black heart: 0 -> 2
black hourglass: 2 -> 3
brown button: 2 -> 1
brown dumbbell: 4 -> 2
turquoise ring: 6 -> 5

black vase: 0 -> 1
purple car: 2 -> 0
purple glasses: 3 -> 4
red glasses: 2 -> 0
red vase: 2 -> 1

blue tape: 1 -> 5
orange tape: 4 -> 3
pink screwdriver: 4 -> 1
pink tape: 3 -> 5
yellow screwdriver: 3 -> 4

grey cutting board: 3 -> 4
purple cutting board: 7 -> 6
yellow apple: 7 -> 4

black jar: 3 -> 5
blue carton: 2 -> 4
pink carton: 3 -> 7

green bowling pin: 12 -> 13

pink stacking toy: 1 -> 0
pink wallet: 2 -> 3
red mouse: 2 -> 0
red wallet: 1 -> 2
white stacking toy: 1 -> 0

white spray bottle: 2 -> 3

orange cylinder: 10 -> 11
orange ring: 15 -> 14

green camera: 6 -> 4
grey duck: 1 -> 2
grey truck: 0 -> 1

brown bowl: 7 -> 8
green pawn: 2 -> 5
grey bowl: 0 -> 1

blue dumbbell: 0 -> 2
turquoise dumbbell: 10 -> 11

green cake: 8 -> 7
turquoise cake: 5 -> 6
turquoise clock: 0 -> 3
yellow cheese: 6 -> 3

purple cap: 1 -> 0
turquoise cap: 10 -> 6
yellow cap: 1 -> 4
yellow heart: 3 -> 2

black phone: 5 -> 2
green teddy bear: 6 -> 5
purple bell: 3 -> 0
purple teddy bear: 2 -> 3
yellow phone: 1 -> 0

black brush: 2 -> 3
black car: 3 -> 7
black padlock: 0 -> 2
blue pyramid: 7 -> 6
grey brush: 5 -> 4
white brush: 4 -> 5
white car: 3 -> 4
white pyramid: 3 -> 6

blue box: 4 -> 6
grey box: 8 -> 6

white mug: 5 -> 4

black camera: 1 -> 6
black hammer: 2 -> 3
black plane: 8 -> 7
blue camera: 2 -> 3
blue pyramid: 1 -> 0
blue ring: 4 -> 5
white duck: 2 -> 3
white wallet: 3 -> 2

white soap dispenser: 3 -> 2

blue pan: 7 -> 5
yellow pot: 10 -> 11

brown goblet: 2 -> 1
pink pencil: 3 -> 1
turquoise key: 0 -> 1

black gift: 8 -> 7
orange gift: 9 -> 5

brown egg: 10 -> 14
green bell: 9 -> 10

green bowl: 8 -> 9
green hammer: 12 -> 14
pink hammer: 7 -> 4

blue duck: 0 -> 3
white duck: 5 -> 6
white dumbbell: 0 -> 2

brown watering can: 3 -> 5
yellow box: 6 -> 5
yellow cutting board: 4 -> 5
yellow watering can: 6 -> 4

* _Problem to solve_
Each line above with the word "orange" must be returned.

* _Worked solution_
orange tape: 4 -> 3
orange cylinder: 10 -> 11
orange ring: 15 -> 14
orange gift: 9 -> 5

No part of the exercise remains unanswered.